● **What is expected**
Each entry should be set down exactly as written, except for any picture it holds.

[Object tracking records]
*** Block opens ***

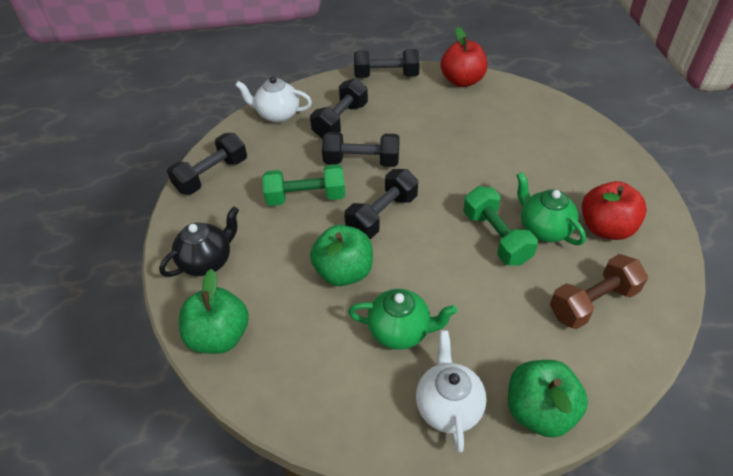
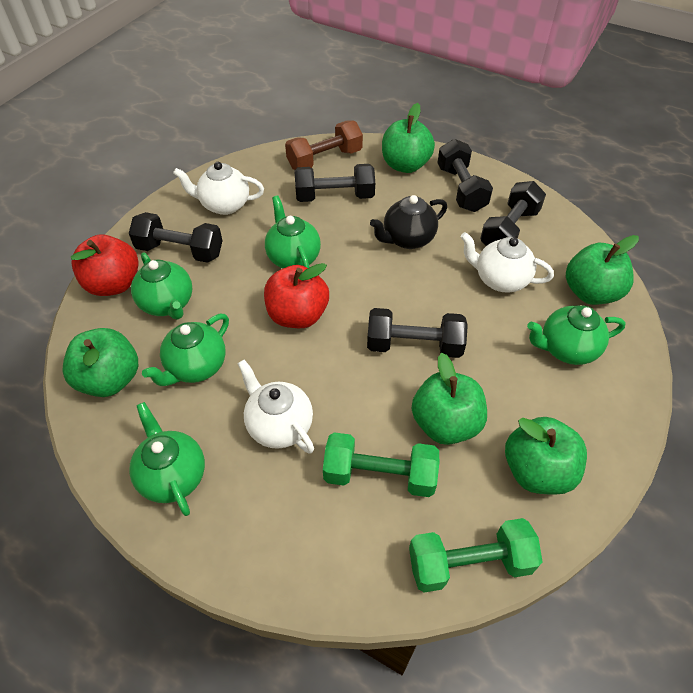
green apple: 3 -> 5
green teapot: 2 -> 5
white teapot: 2 -> 3

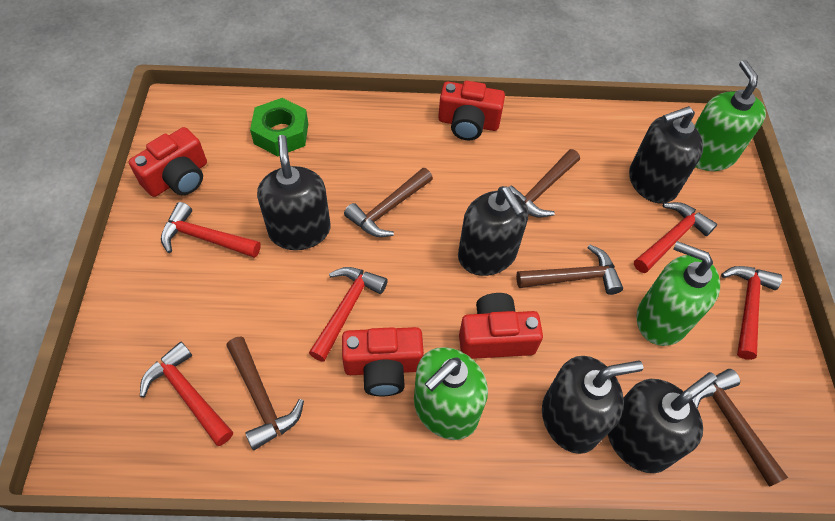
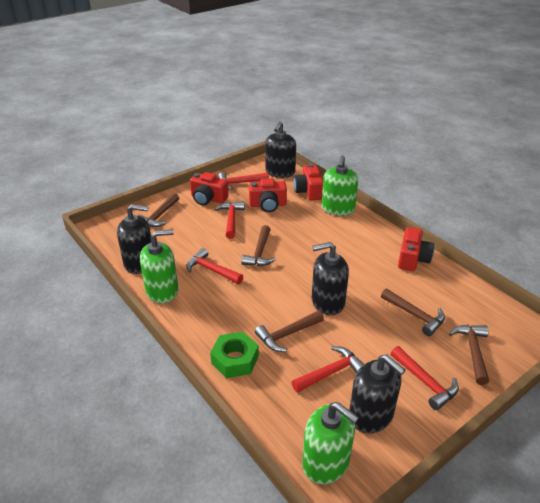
black soap dispenser: 5 -> 4

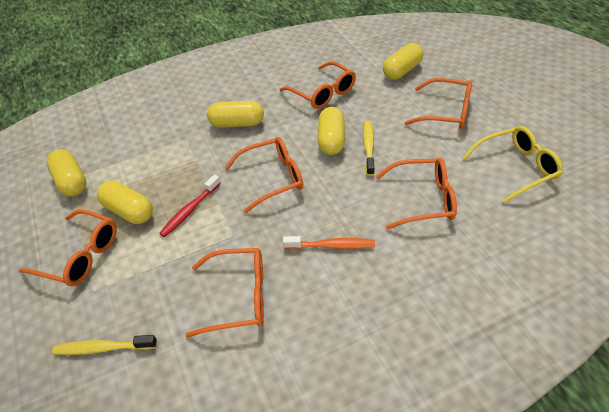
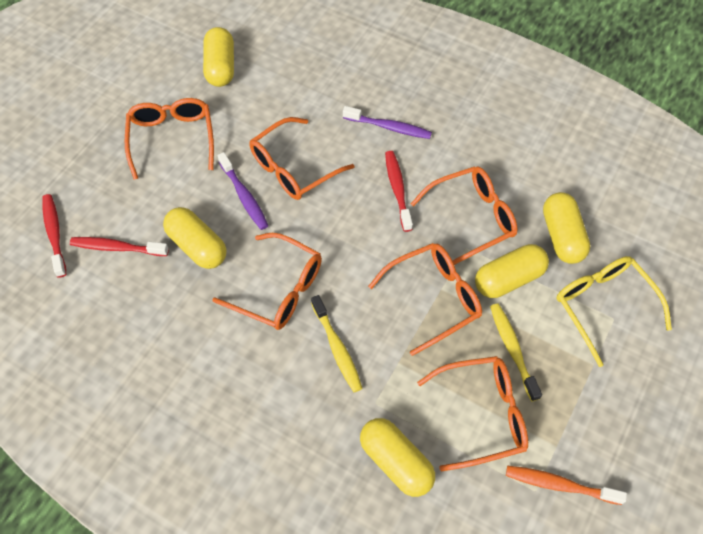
purple toothbrush: 0 -> 2
red toothbrush: 1 -> 3

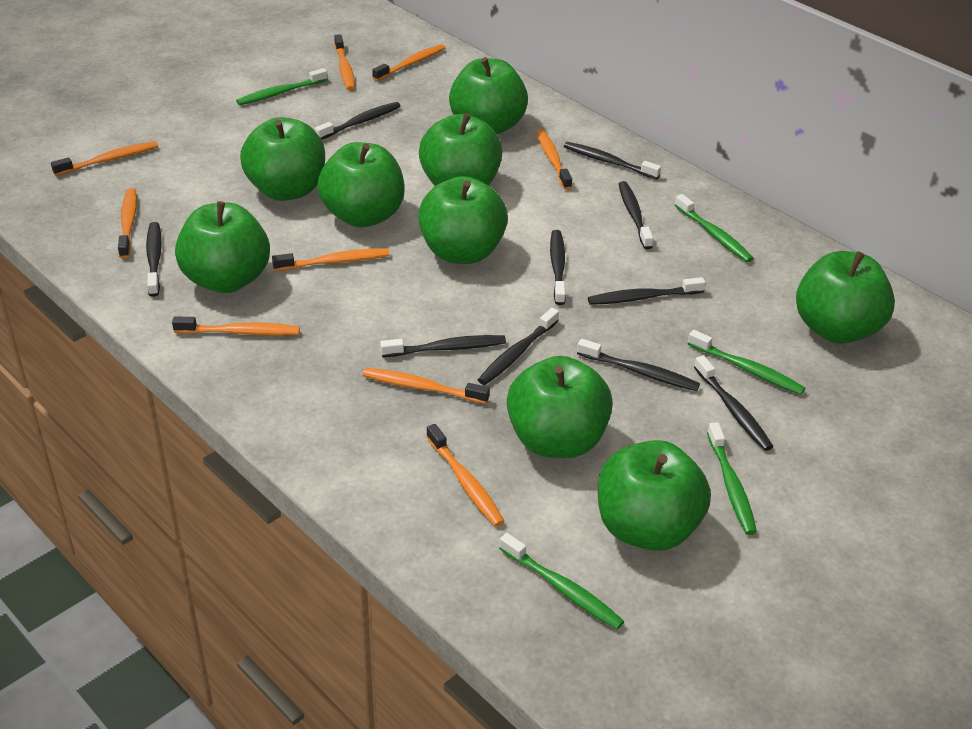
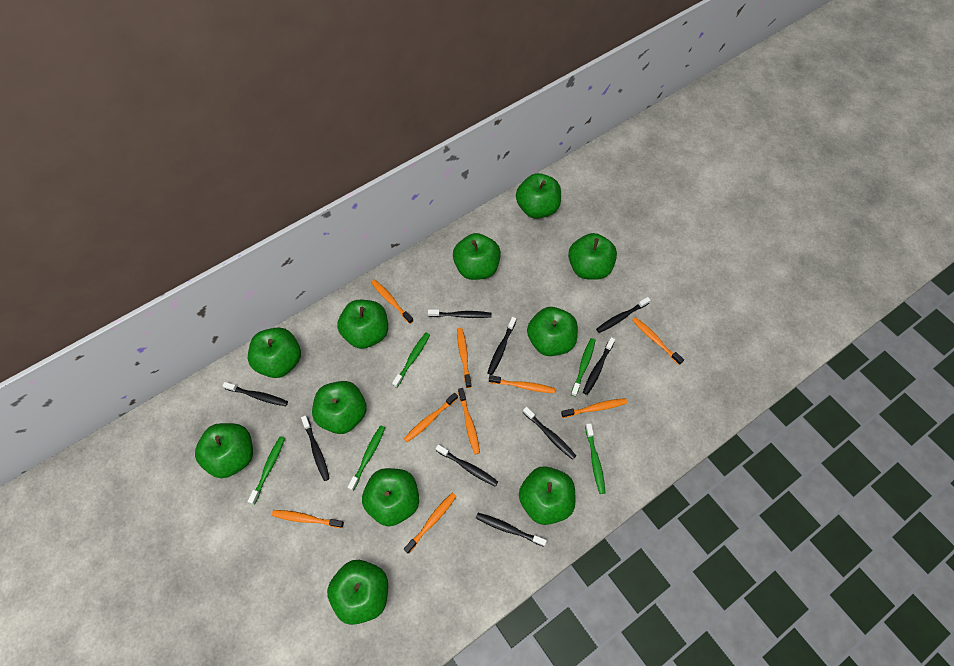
black toothbrush: 10 -> 9
green apple: 9 -> 11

*** Block closes ***

● **Result of this task**
green apple: 3 -> 5
green teapot: 2 -> 5
white teapot: 2 -> 3

black soap dispenser: 5 -> 4

purple toothbrush: 0 -> 2
red toothbrush: 1 -> 3

black toothbrush: 10 -> 9
green apple: 9 -> 11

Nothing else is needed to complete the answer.